> **WHAT THE EXERCISE ASKS**: In full and without alteration, print the records below, minus any images.

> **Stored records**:
Start of Block

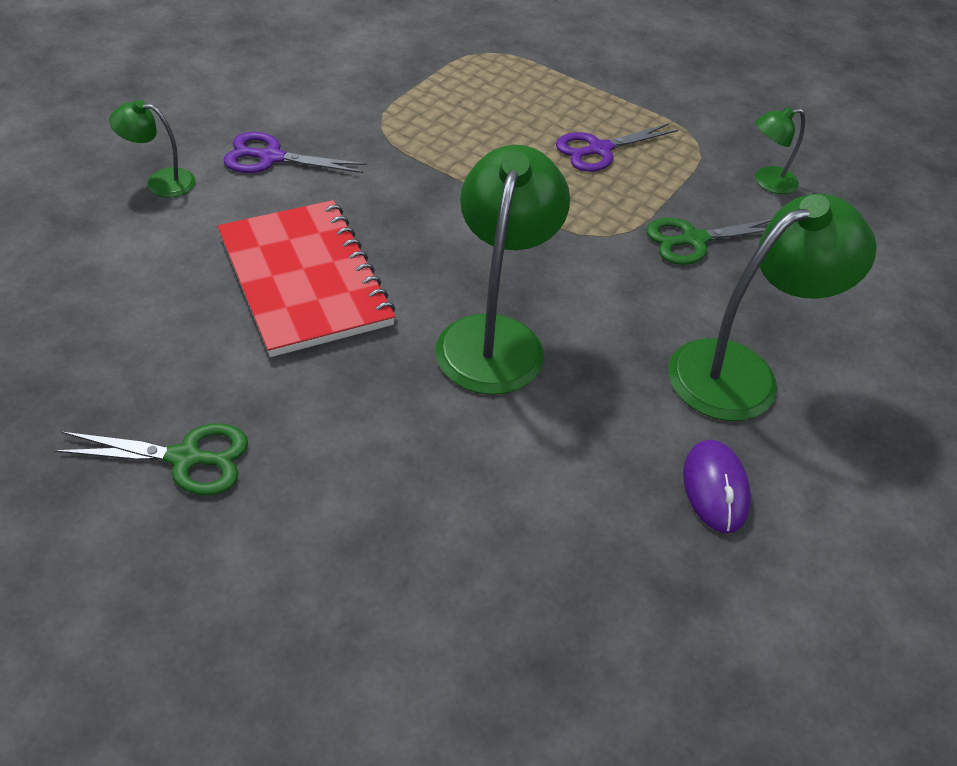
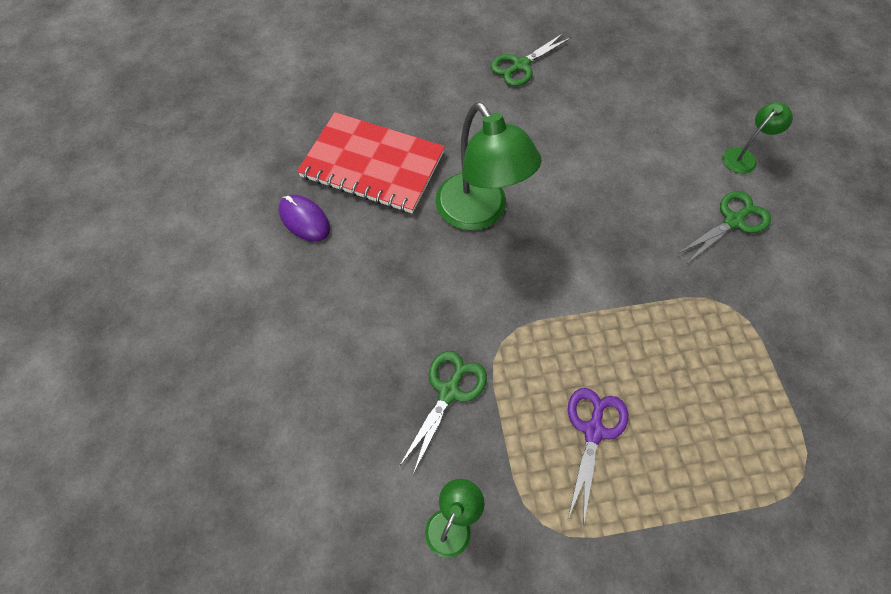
camera: 140 degrees right, 15 degrees up
red notebook [217,200,396,357] -> red notebook moved to [297,112,445,214]
purple scissors [224,132,367,173] -> green scissors [679,191,771,262]
green lamp [668,194,877,421] -> none

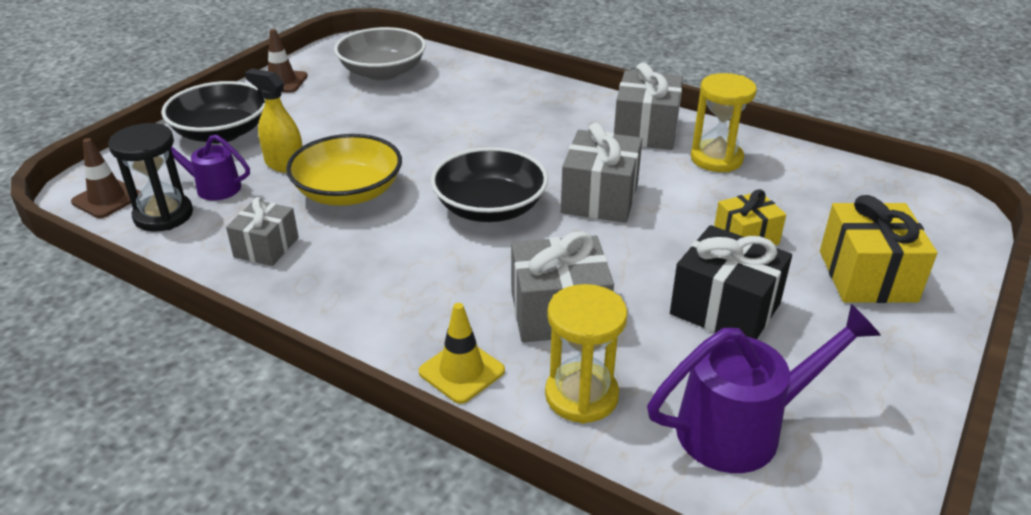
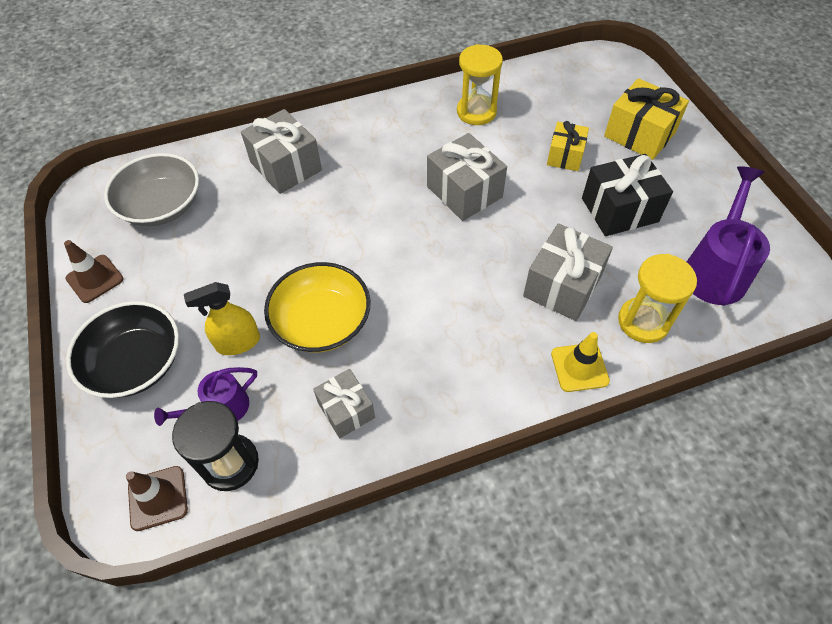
camera: 50 degrees left, 20 degrees up
black bowl [431,147,548,222] -> none
grey gift [614,63,683,150] -> grey gift moved to [241,109,322,194]

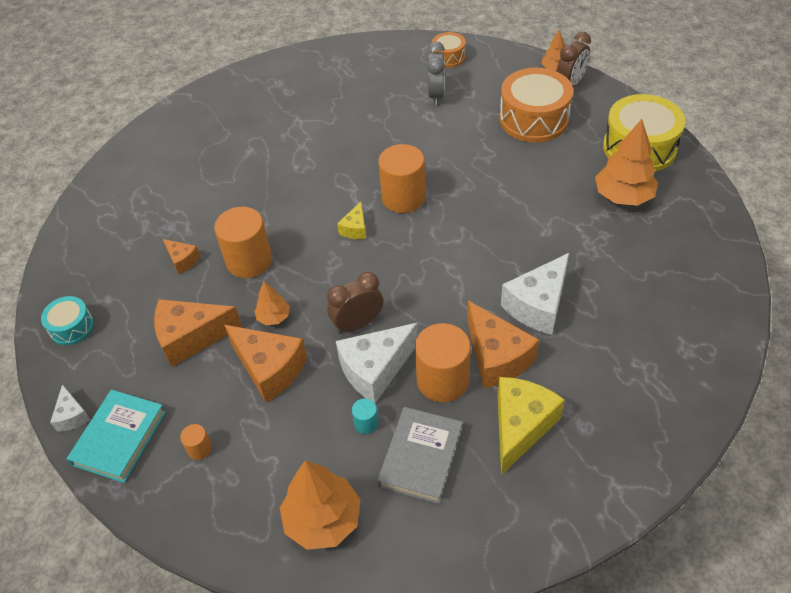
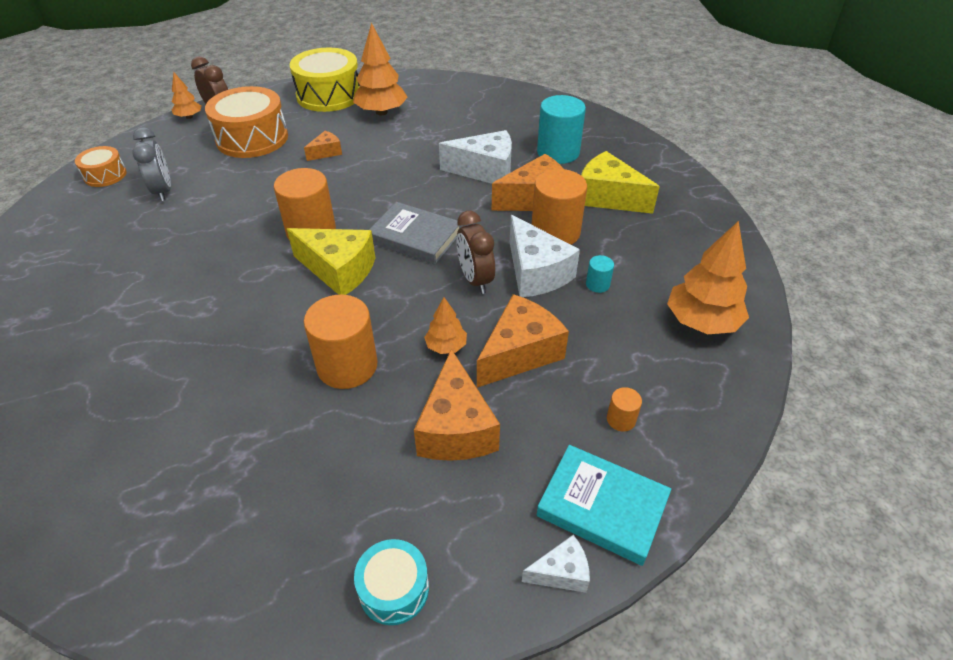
camera: 85 degrees left, 5 degrees down
orange cheese [163,239,201,274] -> orange cheese moved to [304,131,342,161]
yellow cheese [337,202,366,239] -> yellow cheese [287,228,375,295], size x1.94
grey book [377,407,463,504] -> grey book moved to [369,202,459,265]
grey clock [427,41,445,105] -> grey clock turned 60 degrees clockwise [133,127,171,201]
white cheese [501,253,569,335] -> white cheese turned 45 degrees counterclockwise [439,130,512,184]
none -> turquoise cylinder [537,95,586,164]

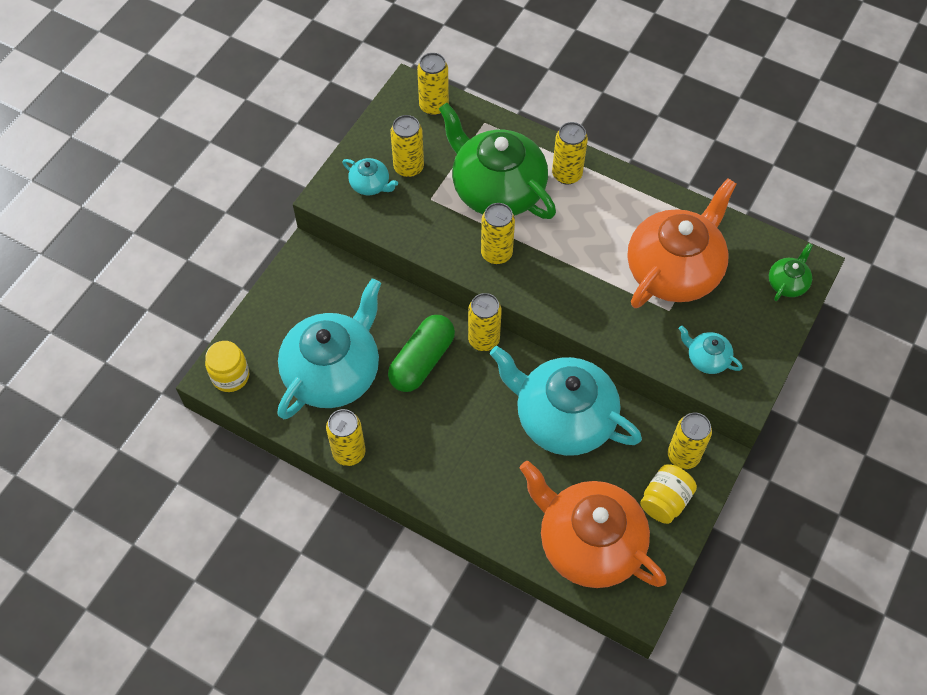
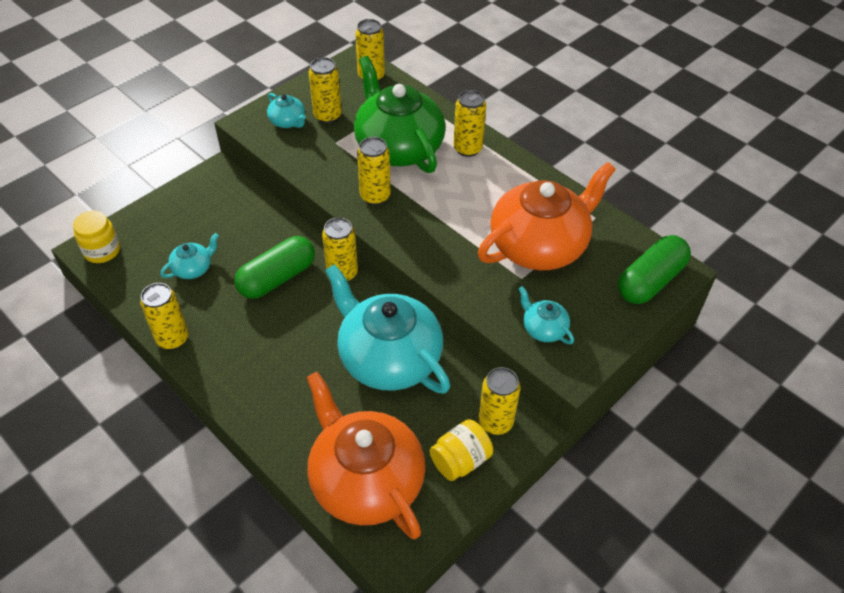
camera: 15 degrees right, 10 degrees down
turquoise teapot [277,278,381,419] -> turquoise teapot [160,233,219,279], size x0.43
green teapot [769,243,813,301] -> green capsule [618,235,691,304]

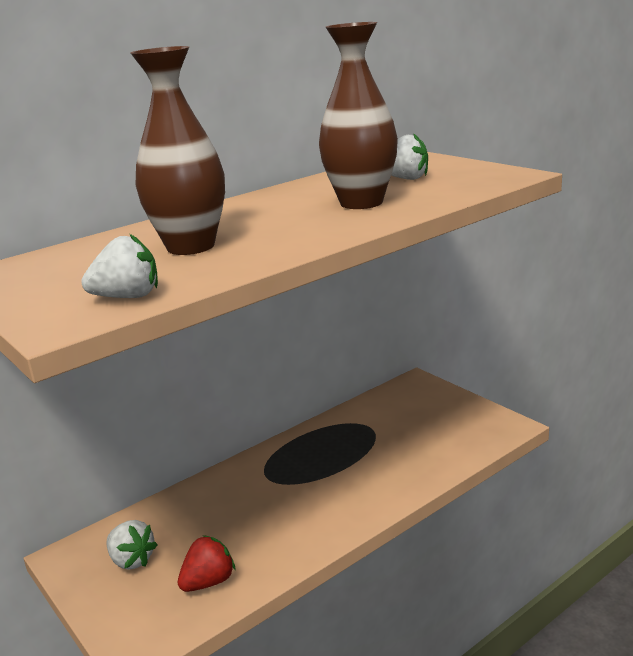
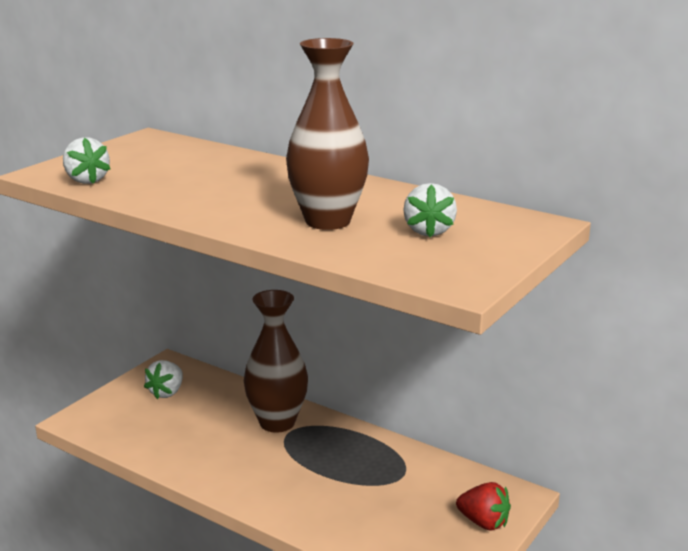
camera: 70 degrees right, 0 degrees up
brown vase [131,46,225,255] -> brown vase moved to [244,290,308,433]
red strawberry [178,535,236,592] -> red strawberry moved to [456,482,511,531]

End of Block

> **OUTPUT**:
camera: 140 degrees right, 15 degrees up
red notebook [217,200,396,357] -> red notebook moved to [297,112,445,214]
purple scissors [224,132,367,173] -> green scissors [679,191,771,262]
green lamp [668,194,877,421] -> none

camera: 50 degrees left, 20 degrees up
black bowl [431,147,548,222] -> none
grey gift [614,63,683,150] -> grey gift moved to [241,109,322,194]

camera: 85 degrees left, 5 degrees down
orange cheese [163,239,201,274] -> orange cheese moved to [304,131,342,161]
yellow cheese [337,202,366,239] -> yellow cheese [287,228,375,295], size x1.94
grey book [377,407,463,504] -> grey book moved to [369,202,459,265]
grey clock [427,41,445,105] -> grey clock turned 60 degrees clockwise [133,127,171,201]
white cheese [501,253,569,335] -> white cheese turned 45 degrees counterclockwise [439,130,512,184]
none -> turquoise cylinder [537,95,586,164]

camera: 15 degrees right, 10 degrees down
turquoise teapot [277,278,381,419] -> turquoise teapot [160,233,219,279], size x0.43
green teapot [769,243,813,301] -> green capsule [618,235,691,304]

camera: 70 degrees right, 0 degrees up
brown vase [131,46,225,255] -> brown vase moved to [244,290,308,433]
red strawberry [178,535,236,592] -> red strawberry moved to [456,482,511,531]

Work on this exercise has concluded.